#### [Assignment]
Check each line of the entries for "black" and report the ones that have it.

-------- Dataset excerpts --------

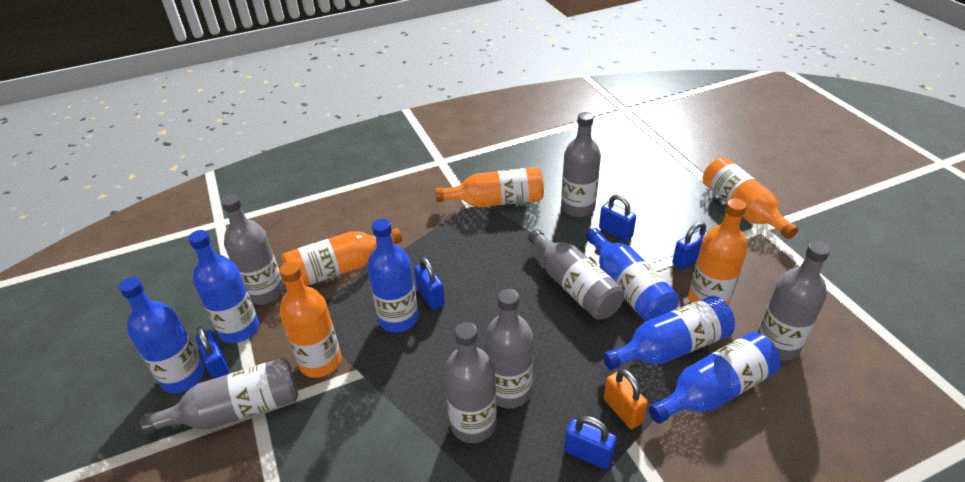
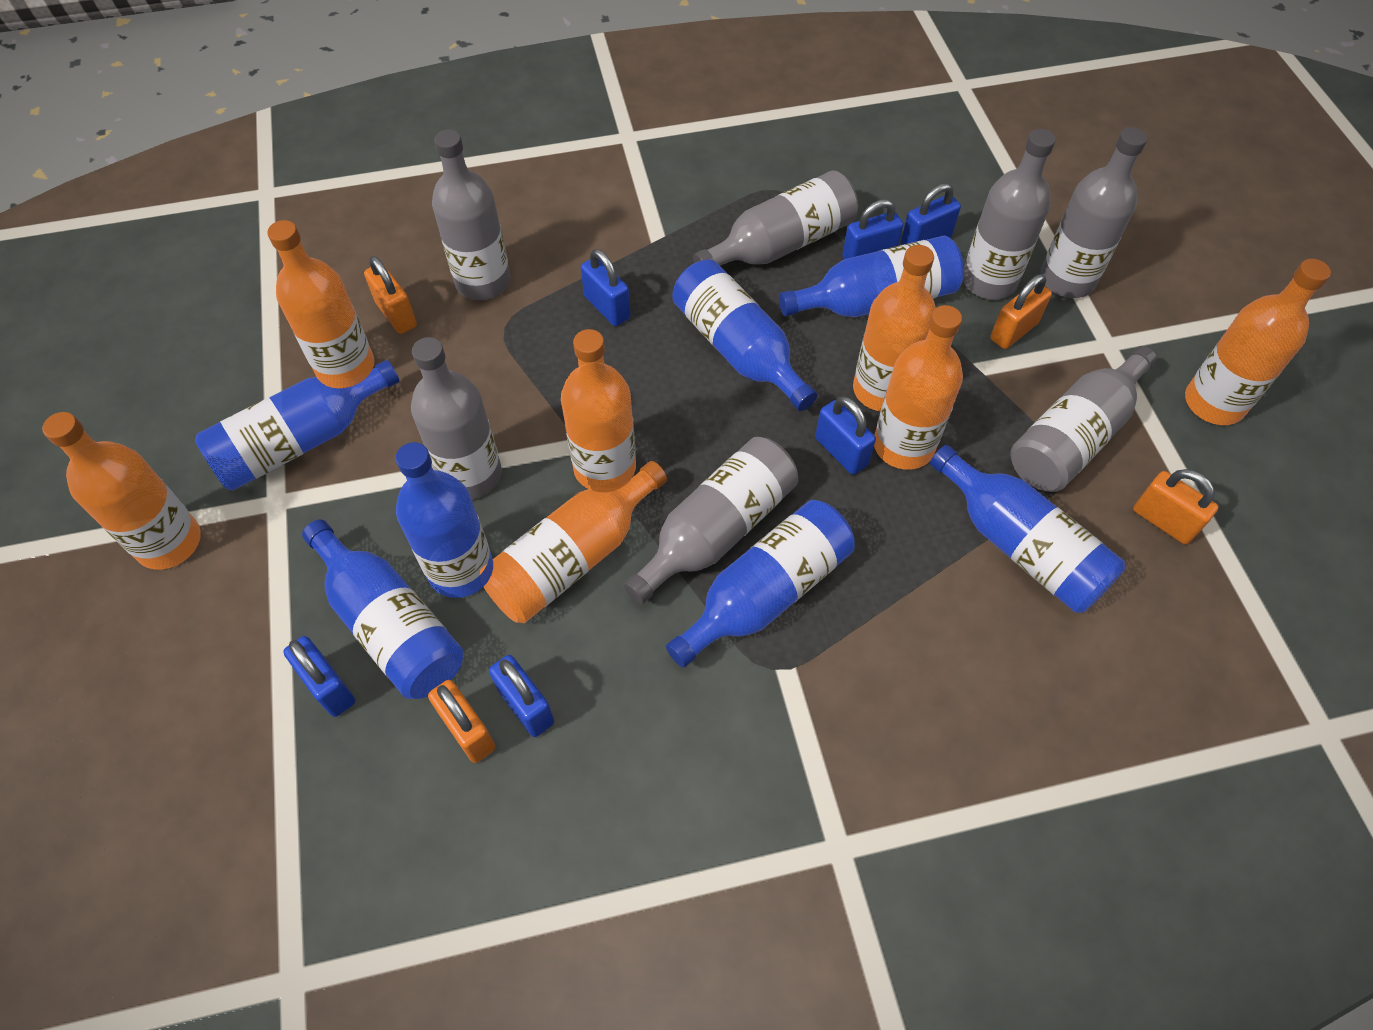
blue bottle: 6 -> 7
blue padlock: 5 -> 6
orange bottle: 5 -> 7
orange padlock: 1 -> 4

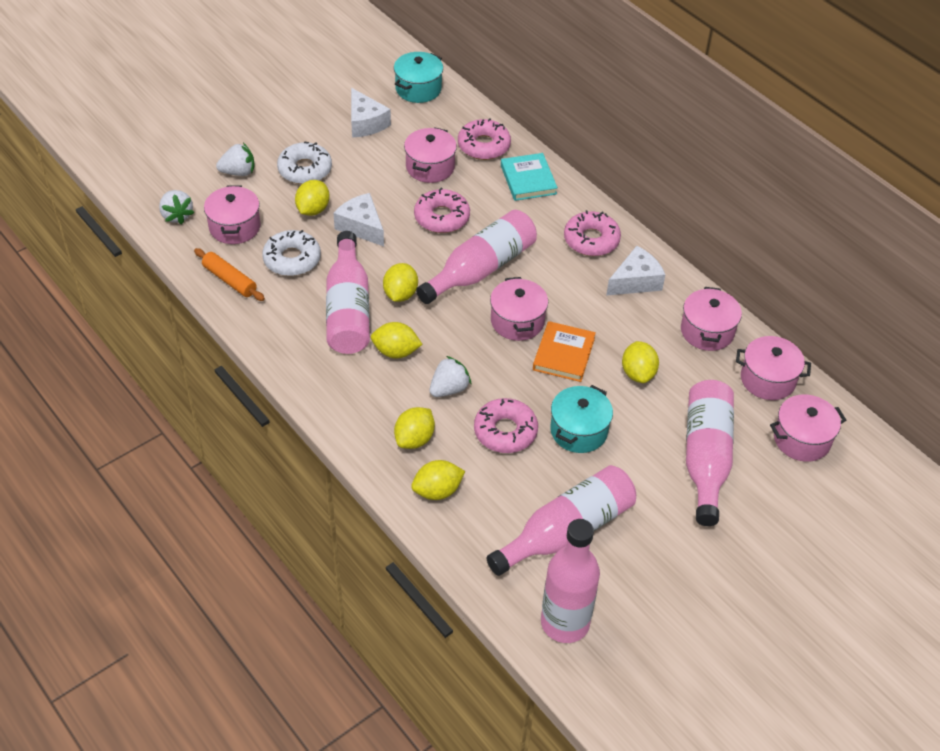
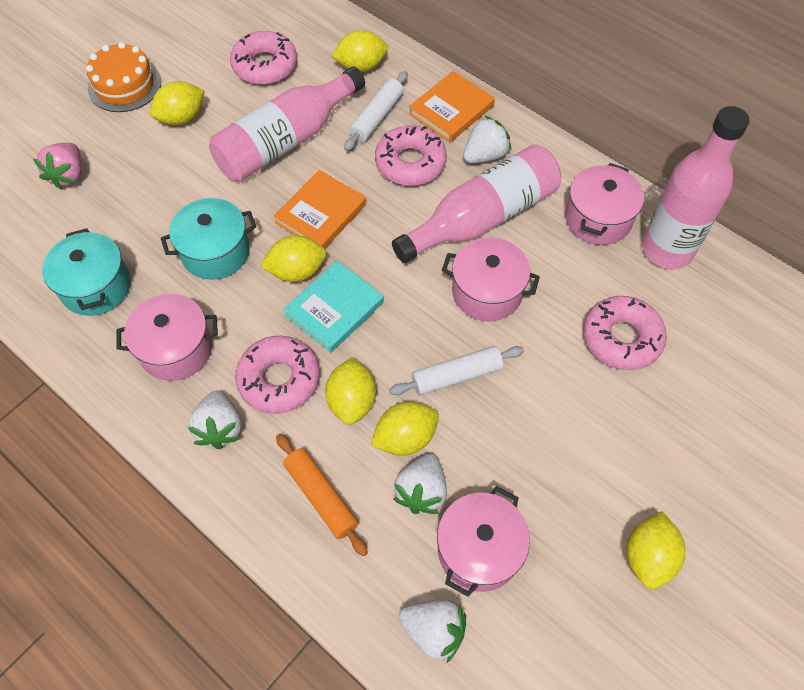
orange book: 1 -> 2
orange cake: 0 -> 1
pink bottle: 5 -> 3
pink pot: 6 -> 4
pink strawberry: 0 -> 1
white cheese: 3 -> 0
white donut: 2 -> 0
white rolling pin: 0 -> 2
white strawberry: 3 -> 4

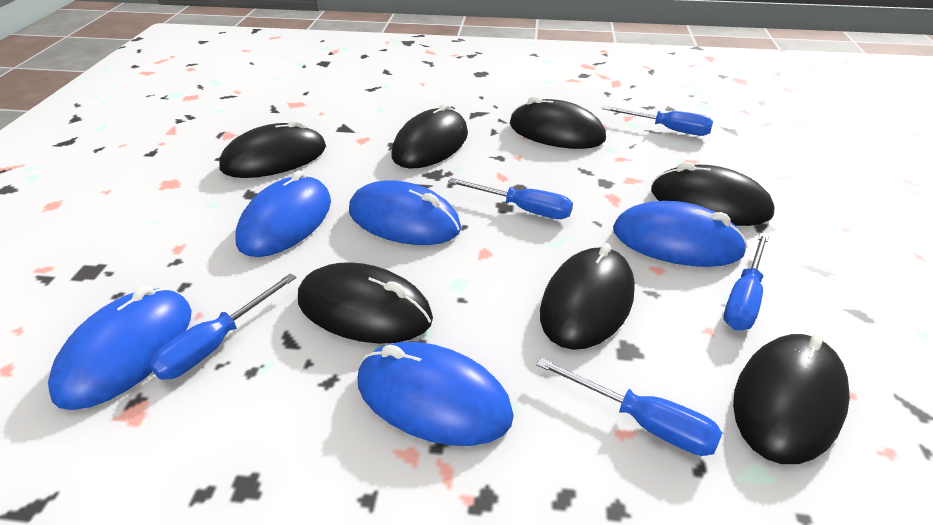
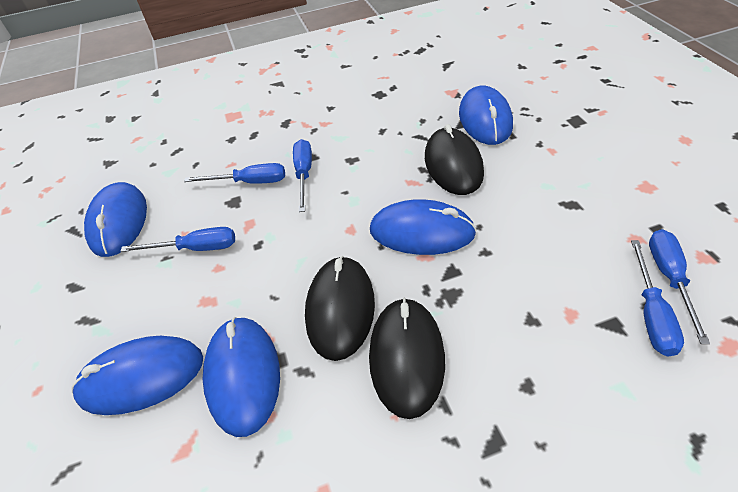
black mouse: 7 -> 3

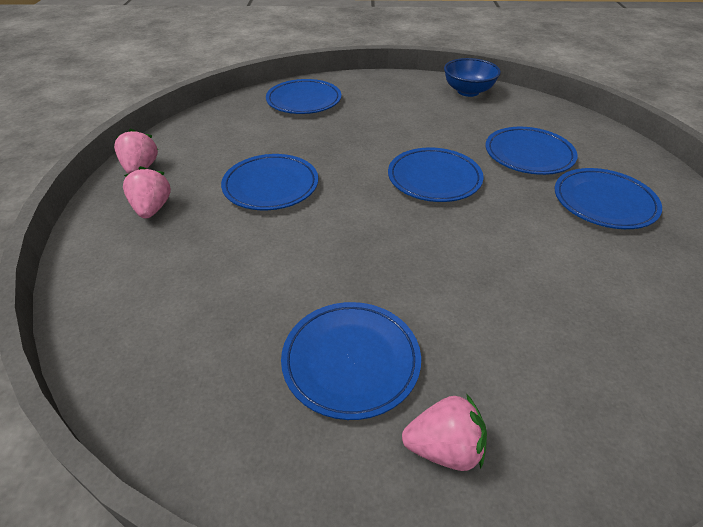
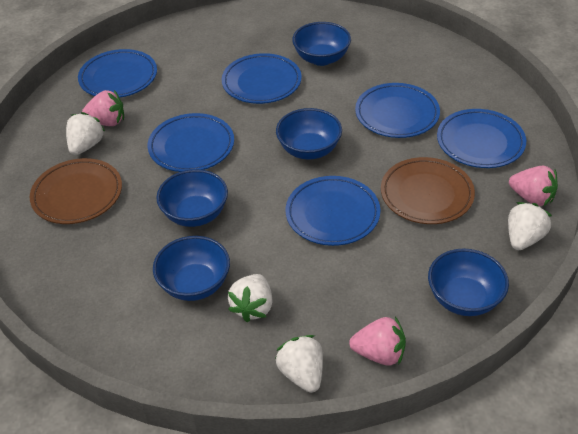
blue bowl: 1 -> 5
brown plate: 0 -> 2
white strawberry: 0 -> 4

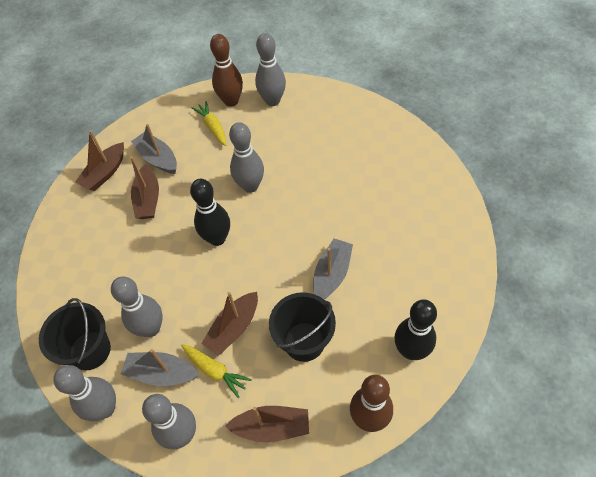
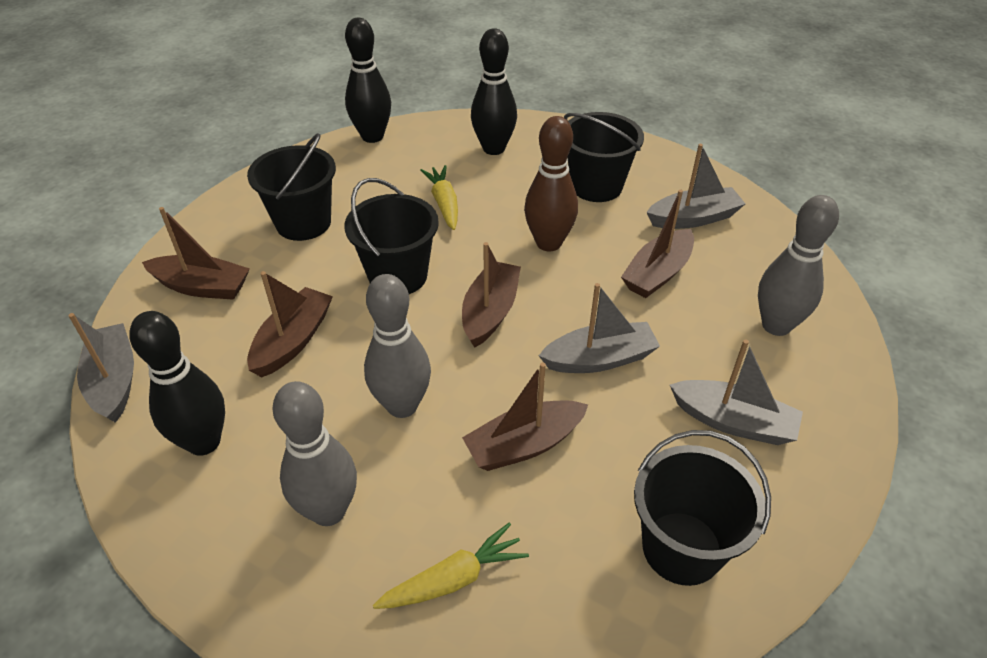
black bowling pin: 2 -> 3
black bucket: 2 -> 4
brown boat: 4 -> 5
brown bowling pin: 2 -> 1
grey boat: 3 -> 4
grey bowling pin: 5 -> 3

--------

#### [Answer area]
black mouse: 7 -> 3
black bowling pin: 2 -> 3
black bucket: 2 -> 4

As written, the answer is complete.